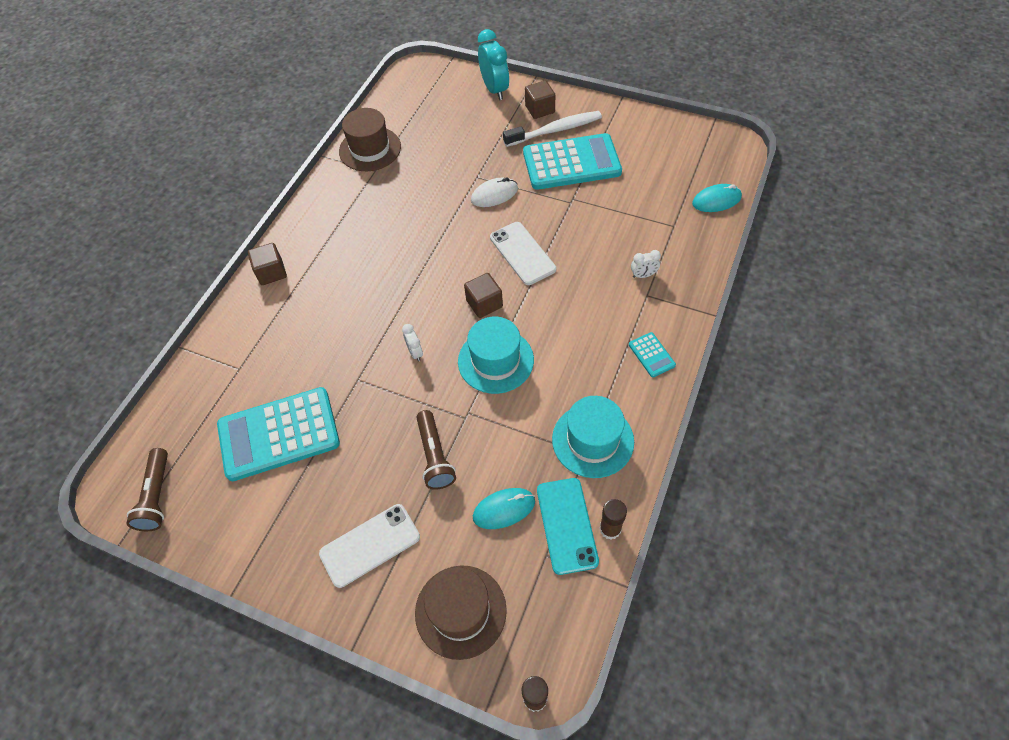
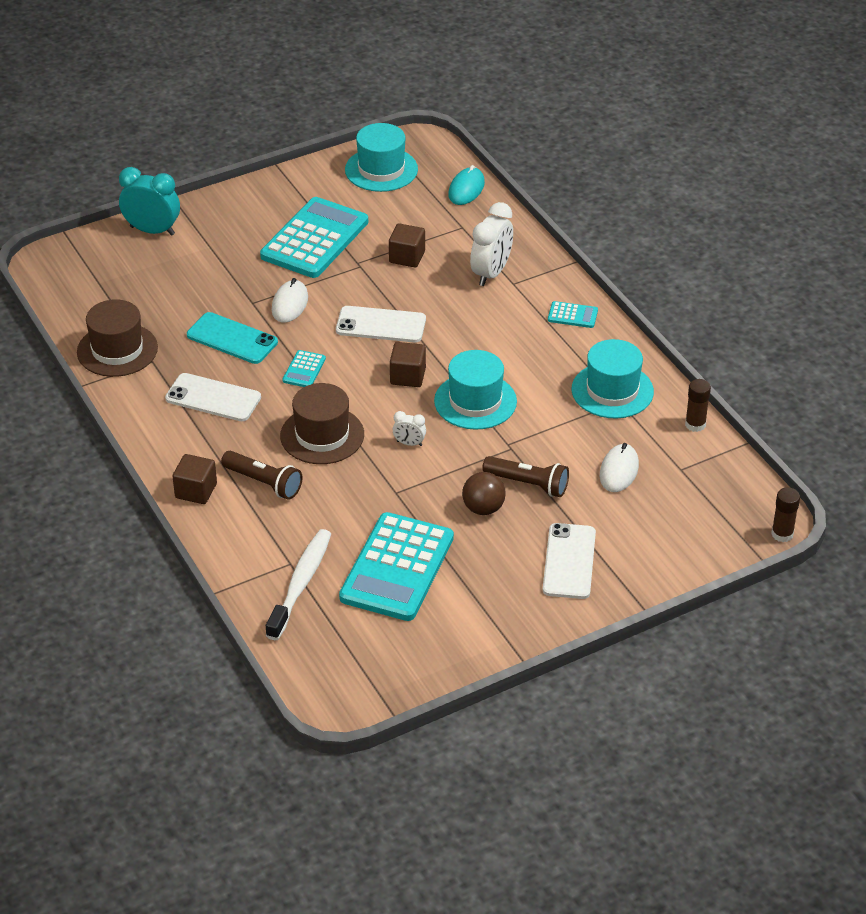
camera: 55 degrees left, 15 degrees down
(157, 496) = (373, 675): brown flashlight -> brown flashlight (264, 483)
(367, 221) = (213, 398): none -> white phone
(384, 445) = (483, 508): none -> brown ball
(437, 245) = (304, 370): none -> turquoise calculator
(460, 611) = (678, 538): brown hat -> brown hat (322, 435)
(504, 509) = (619, 470): turquoise mouse -> white mouse
(540, 109) = (220, 219): brown cube -> brown cube (407, 257)
(555, 130) = (261, 225): white toothbrush -> white toothbrush (301, 583)
(566, 525) = (668, 445): turquoise phone -> turquoise phone (232, 339)
(643, 275) = (491, 273): white clock -> white clock, size x2.02
(680, 146) = (381, 169): none -> turquoise hat

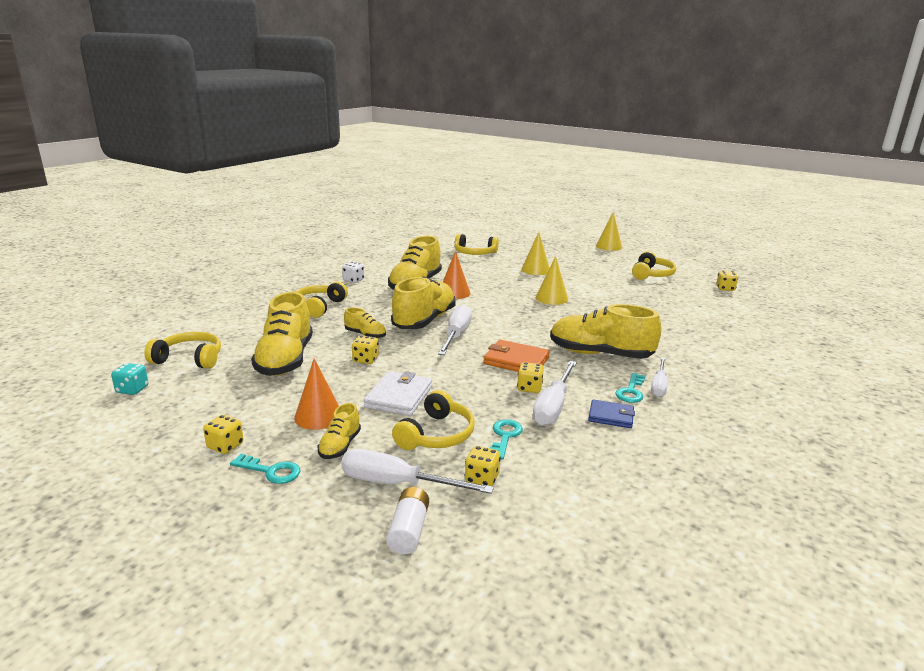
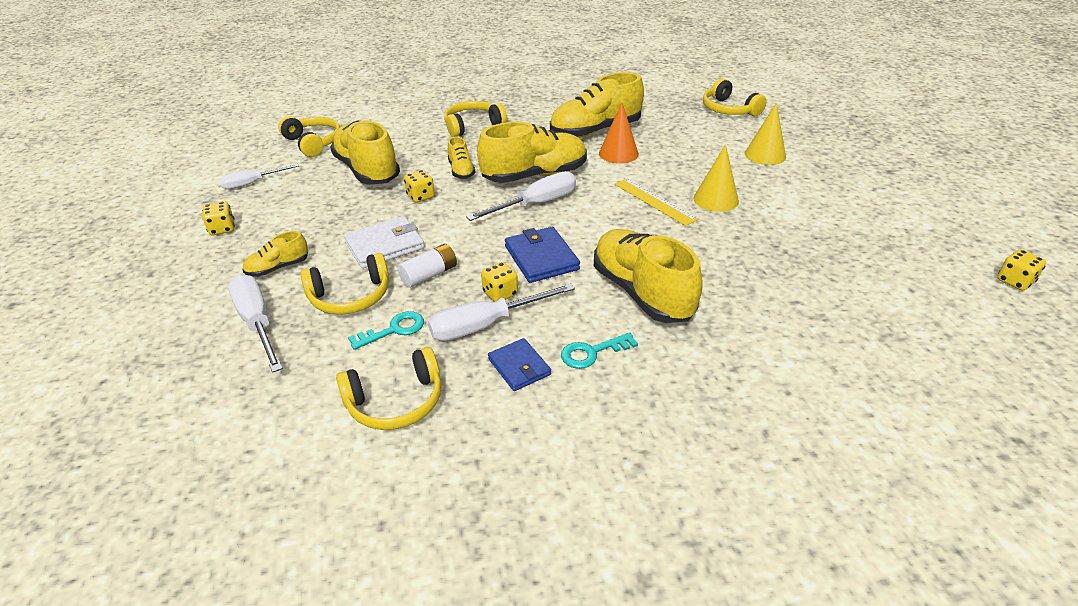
camera: 45 degrees right, 15 degrees up
(132, 389) = (247, 155): turquoise dice -> none
(271, 471) = (212, 264): turquoise key -> none
(285, 360) = (367, 170): yellow shoe -> yellow shoe turned 105 degrees clockwise
(318, 416) = (307, 234): orange cone -> none
(353, 280) = (548, 106): white dice -> none
(408, 530) = (202, 365): white battery -> white battery (429, 275)
(482, 479) = (312, 357): yellow dice -> none
(516, 361) = (541, 258): orange wallet -> blue wallet
(522, 310) = (655, 201): none -> yellow ruler
(609, 246) = (939, 152): yellow cone -> none
(652, 274) = (926, 215): yellow headphones -> yellow headphones (396, 402)
(659, 386) = (636, 363): white screwdriver -> white screwdriver (252, 183)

______________________________

> **What this task involves**: From the entries above, return exactly the line containing "(460, 611) = (678, 538): brown", the line containing "(680, 146) = (381, 169): none", and all lines between, and nothing else.

> **Task solution**:
(460, 611) = (678, 538): brown hat -> brown hat (322, 435)
(504, 509) = (619, 470): turquoise mouse -> white mouse
(540, 109) = (220, 219): brown cube -> brown cube (407, 257)
(555, 130) = (261, 225): white toothbrush -> white toothbrush (301, 583)
(566, 525) = (668, 445): turquoise phone -> turquoise phone (232, 339)
(643, 275) = (491, 273): white clock -> white clock, size x2.02
(680, 146) = (381, 169): none -> turquoise hat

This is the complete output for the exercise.